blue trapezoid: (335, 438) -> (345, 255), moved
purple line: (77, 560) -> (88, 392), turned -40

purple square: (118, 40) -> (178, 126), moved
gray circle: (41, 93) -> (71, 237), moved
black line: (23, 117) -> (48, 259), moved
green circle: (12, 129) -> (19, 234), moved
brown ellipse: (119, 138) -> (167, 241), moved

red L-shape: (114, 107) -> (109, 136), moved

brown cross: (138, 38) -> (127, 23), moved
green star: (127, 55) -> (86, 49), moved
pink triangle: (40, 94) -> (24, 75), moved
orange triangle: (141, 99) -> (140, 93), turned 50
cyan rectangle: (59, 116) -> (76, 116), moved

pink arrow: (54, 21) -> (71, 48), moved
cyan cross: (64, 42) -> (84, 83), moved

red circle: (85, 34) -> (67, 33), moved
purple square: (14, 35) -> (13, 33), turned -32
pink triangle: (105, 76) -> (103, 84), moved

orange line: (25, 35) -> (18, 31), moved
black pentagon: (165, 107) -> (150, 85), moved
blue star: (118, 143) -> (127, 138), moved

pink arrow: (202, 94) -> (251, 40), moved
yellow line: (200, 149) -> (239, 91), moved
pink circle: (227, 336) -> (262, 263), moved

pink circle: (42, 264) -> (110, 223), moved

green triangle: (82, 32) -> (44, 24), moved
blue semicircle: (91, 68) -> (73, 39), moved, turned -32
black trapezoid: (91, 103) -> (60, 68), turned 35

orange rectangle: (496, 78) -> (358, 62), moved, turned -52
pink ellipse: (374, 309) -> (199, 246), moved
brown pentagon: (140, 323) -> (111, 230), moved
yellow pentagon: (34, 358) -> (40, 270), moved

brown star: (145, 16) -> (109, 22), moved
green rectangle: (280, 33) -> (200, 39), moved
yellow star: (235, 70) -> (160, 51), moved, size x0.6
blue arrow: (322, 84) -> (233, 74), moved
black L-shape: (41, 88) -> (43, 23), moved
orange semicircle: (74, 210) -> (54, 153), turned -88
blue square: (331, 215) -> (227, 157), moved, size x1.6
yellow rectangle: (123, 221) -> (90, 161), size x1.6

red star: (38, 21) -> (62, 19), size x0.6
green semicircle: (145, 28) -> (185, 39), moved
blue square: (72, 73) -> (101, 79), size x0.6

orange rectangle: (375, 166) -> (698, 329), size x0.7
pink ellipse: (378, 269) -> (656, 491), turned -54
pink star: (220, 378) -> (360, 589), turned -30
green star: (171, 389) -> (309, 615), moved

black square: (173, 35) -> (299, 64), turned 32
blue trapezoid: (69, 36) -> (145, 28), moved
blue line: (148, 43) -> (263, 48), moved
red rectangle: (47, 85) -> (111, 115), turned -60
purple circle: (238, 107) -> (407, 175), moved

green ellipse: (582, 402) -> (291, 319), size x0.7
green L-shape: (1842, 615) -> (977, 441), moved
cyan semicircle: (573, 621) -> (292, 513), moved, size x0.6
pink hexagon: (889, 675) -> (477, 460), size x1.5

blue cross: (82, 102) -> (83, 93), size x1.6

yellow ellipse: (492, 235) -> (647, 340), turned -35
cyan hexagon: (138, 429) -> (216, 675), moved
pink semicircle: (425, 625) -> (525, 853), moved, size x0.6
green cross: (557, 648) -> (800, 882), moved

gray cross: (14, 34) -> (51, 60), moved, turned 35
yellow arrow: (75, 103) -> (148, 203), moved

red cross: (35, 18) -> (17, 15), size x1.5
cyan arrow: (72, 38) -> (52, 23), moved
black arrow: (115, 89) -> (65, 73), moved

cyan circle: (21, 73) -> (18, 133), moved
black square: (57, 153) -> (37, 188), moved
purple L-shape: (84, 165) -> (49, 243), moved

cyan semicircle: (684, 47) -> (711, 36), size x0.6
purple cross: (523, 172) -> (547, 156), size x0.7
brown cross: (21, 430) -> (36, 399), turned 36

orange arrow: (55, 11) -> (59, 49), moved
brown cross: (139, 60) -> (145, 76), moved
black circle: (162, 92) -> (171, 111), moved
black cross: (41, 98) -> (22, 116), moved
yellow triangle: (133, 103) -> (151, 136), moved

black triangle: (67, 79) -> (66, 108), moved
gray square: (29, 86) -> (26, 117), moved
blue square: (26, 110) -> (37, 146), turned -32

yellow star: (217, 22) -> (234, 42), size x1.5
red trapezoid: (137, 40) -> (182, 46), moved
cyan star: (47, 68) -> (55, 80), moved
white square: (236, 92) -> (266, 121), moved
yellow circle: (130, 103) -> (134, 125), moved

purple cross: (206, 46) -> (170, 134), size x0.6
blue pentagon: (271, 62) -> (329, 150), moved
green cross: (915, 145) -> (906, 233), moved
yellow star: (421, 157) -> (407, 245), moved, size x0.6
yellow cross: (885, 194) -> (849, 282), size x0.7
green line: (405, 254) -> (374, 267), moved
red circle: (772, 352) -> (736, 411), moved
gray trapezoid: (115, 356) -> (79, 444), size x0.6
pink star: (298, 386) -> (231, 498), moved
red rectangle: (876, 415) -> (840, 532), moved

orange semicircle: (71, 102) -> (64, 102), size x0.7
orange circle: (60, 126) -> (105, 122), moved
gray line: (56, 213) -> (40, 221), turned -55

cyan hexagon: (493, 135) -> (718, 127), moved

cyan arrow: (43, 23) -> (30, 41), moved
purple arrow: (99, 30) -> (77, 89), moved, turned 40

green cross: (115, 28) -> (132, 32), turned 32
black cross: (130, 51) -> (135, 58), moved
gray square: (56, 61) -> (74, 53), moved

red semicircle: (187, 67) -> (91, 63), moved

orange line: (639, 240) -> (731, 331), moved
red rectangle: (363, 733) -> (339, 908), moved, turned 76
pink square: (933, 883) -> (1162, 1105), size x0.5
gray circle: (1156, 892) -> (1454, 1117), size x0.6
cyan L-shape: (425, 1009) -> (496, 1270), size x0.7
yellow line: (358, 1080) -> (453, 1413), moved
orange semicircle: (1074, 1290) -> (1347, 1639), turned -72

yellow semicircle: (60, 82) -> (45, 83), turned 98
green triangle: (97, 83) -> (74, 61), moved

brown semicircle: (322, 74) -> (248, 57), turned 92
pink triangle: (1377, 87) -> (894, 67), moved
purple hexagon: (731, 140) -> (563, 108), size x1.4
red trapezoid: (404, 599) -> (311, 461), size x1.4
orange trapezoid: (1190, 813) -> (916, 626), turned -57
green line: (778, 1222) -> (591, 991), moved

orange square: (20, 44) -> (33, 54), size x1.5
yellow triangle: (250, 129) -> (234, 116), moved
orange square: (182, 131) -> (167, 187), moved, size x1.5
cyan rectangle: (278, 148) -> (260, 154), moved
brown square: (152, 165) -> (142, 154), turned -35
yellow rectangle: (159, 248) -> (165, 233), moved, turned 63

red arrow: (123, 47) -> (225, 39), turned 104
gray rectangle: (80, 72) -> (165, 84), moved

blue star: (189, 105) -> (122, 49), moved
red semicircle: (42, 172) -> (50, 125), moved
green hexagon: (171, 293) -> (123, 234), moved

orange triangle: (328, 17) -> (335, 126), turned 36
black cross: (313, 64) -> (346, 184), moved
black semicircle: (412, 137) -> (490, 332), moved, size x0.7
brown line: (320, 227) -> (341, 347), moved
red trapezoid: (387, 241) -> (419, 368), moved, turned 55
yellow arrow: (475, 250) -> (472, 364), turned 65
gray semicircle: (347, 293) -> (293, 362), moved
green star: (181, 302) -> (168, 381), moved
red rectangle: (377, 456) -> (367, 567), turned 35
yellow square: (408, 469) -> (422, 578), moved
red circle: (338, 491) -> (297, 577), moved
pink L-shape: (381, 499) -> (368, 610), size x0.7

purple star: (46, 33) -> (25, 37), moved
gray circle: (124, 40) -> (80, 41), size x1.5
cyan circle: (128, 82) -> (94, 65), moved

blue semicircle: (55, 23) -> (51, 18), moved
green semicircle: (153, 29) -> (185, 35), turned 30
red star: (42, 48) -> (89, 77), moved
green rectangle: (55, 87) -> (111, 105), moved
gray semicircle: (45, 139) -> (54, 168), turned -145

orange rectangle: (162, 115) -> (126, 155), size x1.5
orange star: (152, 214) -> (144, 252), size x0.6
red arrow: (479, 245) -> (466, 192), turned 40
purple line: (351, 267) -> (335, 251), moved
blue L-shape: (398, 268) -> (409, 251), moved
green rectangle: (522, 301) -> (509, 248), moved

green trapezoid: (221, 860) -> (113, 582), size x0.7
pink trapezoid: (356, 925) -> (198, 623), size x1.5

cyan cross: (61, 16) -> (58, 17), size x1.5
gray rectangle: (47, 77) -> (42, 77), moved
==================================================
● **Instructions to follow**
Taking the material above, extract exactly and only the lines from the line with "orange semicircle: (74, 210)" to the line with "purple circle: (238, 107)", inclusive of both.

● **Exercise response**
orange semicircle: (74, 210) -> (54, 153), turned -88
blue square: (331, 215) -> (227, 157), moved, size x1.6
yellow rectangle: (123, 221) -> (90, 161), size x1.6

red star: (38, 21) -> (62, 19), size x0.6
green semicircle: (145, 28) -> (185, 39), moved
blue square: (72, 73) -> (101, 79), size x0.6

orange rectangle: (375, 166) -> (698, 329), size x0.7
pink ellipse: (378, 269) -> (656, 491), turned -54
pink star: (220, 378) -> (360, 589), turned -30
green star: (171, 389) -> (309, 615), moved

black square: (173, 35) -> (299, 64), turned 32
blue trapezoid: (69, 36) -> (145, 28), moved
blue line: (148, 43) -> (263, 48), moved
red rectangle: (47, 85) -> (111, 115), turned -60
purple circle: (238, 107) -> (407, 175), moved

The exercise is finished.